:: PROBLEM DESCRIPTION ::
Rewrite the lines below, changing "absolute pixels" to "pixel units" and keeping everything else the same. Leave the pictures out.

(Items from a data source)
○ ○ ○ ○

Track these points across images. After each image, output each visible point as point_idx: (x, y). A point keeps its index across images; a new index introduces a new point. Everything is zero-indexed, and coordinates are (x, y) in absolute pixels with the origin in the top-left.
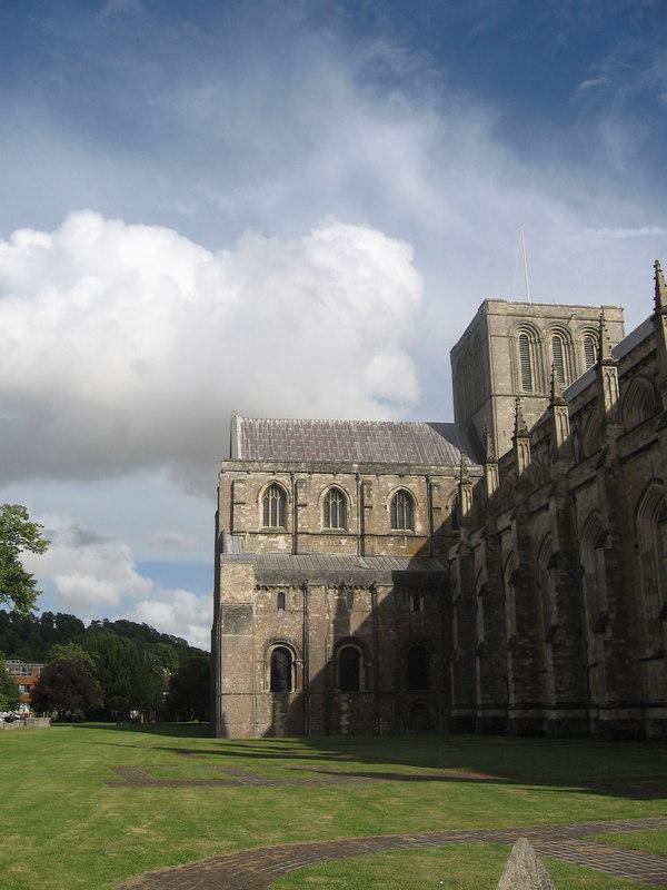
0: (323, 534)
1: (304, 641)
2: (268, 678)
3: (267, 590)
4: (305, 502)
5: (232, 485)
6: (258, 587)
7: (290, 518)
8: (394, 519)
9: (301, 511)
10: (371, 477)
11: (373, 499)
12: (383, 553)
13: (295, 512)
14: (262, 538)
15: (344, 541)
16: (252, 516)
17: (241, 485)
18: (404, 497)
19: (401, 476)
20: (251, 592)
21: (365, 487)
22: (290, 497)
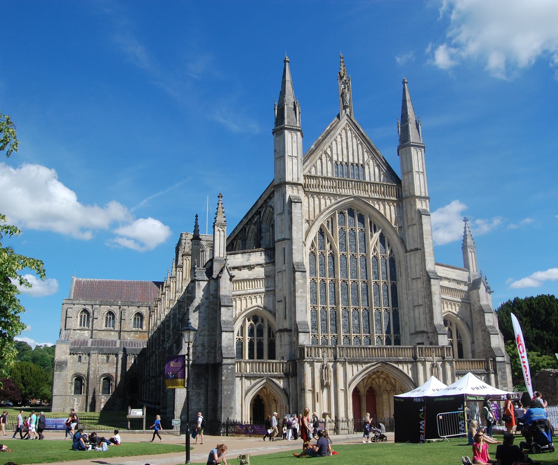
0: (104, 330)
1: (88, 375)
2: (73, 389)
3: (74, 355)
4: (97, 317)
5: (67, 311)
6: (71, 354)
7: (91, 324)
8: (135, 324)
9: (95, 321)
10: (125, 307)
11: (126, 316)
12: (129, 338)
13: (93, 321)
14: (78, 331)
15: (112, 333)
16: (75, 322)
17: (71, 310)
18: (139, 315)
19: (139, 307)
20: (68, 355)
21: (123, 311)
22: (91, 315)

○ ○ ○ ○

:: TASK OUTPUT ::
Track these points across images. After each image, output each visible point as point_idx: (x, y). A point keeps its index across images; a new index introduces a new point. Everything is zero-indexed, and coordinates are (x, y) in pixel units with the origin in the top-left.
0: (323, 534)
1: (304, 641)
2: (268, 678)
3: (267, 590)
4: (305, 502)
5: (232, 485)
6: (258, 587)
7: (290, 518)
8: (394, 519)
9: (301, 511)
10: (371, 477)
11: (373, 499)
12: (383, 553)
13: (295, 512)
14: (262, 538)
15: (344, 541)
16: (252, 516)
17: (241, 485)
18: (404, 497)
19: (401, 476)
20: (251, 592)
21: (365, 487)
22: (290, 497)
0: (104, 330)
1: (88, 375)
2: (73, 389)
3: (74, 355)
4: (97, 317)
5: (67, 311)
6: (71, 354)
7: (91, 324)
8: (135, 324)
9: (95, 321)
10: (125, 307)
11: (126, 316)
12: (129, 338)
13: (93, 321)
14: (78, 331)
15: (112, 333)
16: (75, 322)
17: (71, 310)
18: (139, 315)
19: (139, 307)
20: (68, 355)
21: (123, 311)
22: (91, 315)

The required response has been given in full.